**DIRECTIVE:** Convert the lines of the items below into a Markdown table with columns Row and Line, beginning at the line that contains "noon [725, 403]" and stopping after the line that contains "Adriana [592, 158]". Number the rows and leave out any blank lines.

--- start MATERIAL FOR THIS EXERCISE ---

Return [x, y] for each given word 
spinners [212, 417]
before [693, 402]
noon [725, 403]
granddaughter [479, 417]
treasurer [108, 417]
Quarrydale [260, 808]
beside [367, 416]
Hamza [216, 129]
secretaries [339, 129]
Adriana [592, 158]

--- end MATERIAL FOR THIS EXERCISE ---
--- start MATERIAL FOR THIS EXERCISE ---

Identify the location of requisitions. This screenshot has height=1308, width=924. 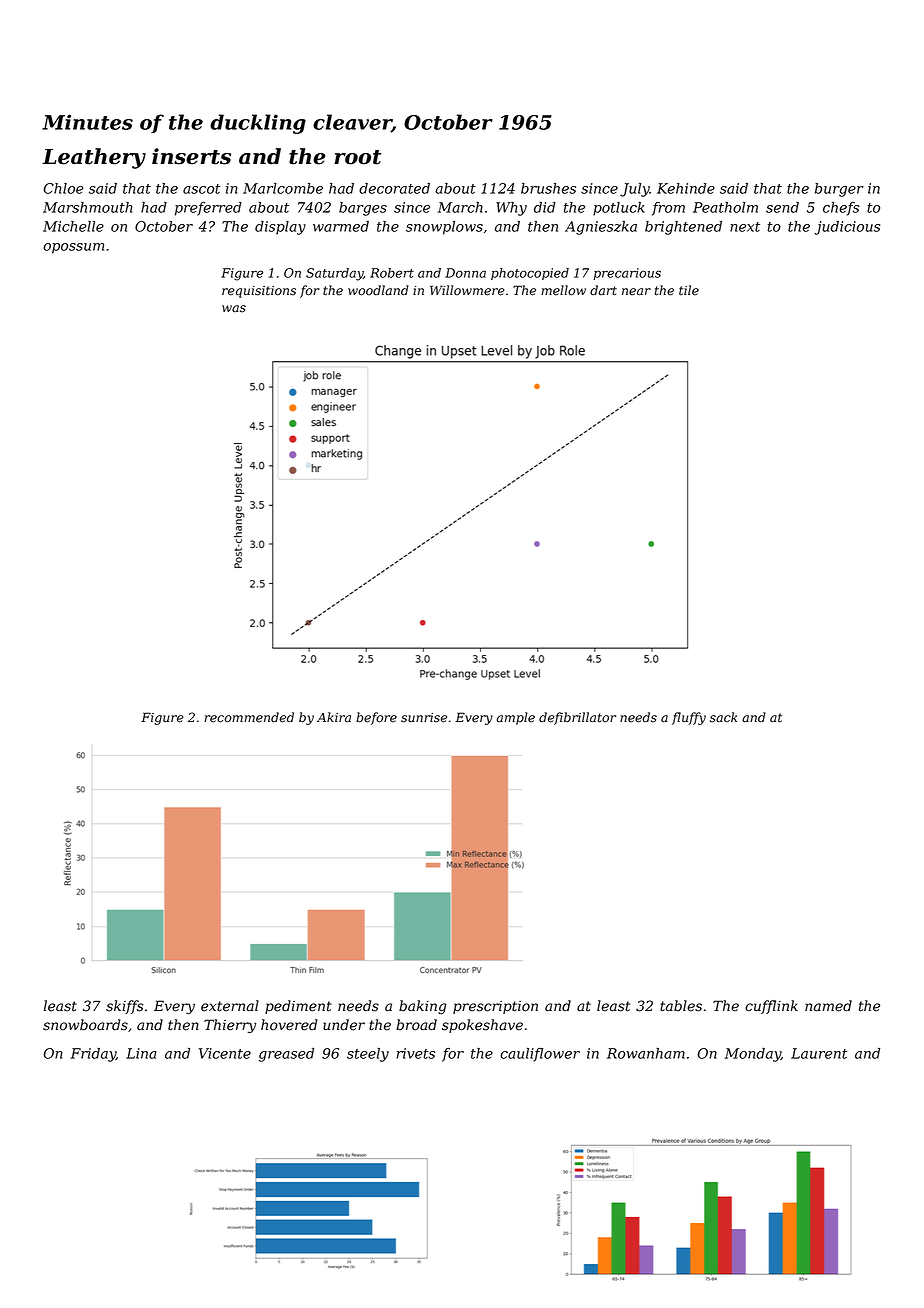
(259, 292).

--- end MATERIAL FOR THIS EXERCISE ---
--- start MATERIAL FOR THIS EXERCISE ---

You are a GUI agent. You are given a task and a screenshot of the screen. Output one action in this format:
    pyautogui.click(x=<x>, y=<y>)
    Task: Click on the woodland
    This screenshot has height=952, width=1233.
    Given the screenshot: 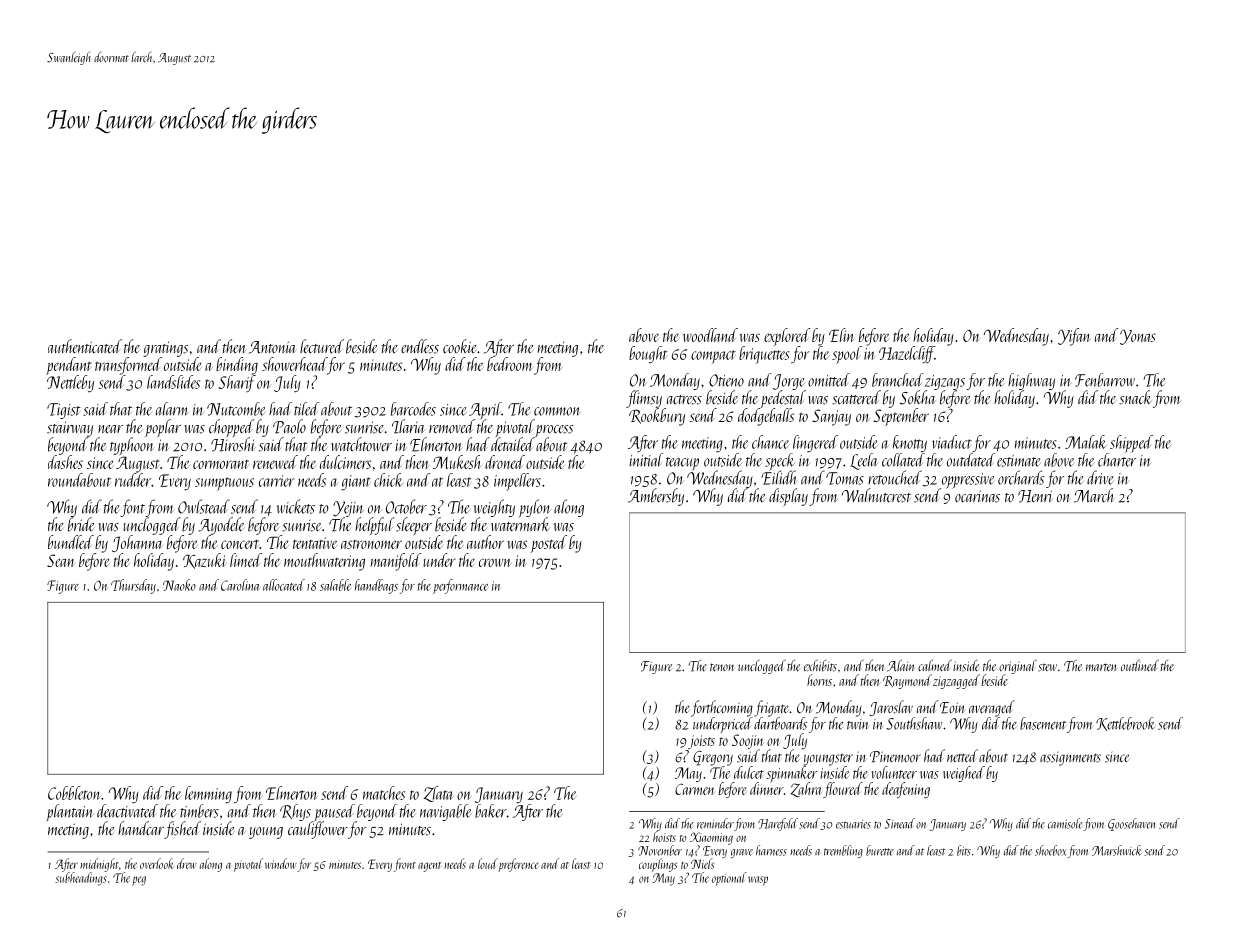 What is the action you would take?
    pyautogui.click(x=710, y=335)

--- end MATERIAL FOR THIS EXERCISE ---

**SOLUTION TO THE PROBLEM:**
| Row | Line |
|---|---|
| 1 | noon [725, 403] |
| 2 | granddaughter [479, 417] |
| 3 | treasurer [108, 417] |
| 4 | Quarrydale [260, 808] |
| 5 | beside [367, 416] |
| 6 | Hamza [216, 129] |
| 7 | secretaries [339, 129] |
| 8 | Adriana [592, 158] |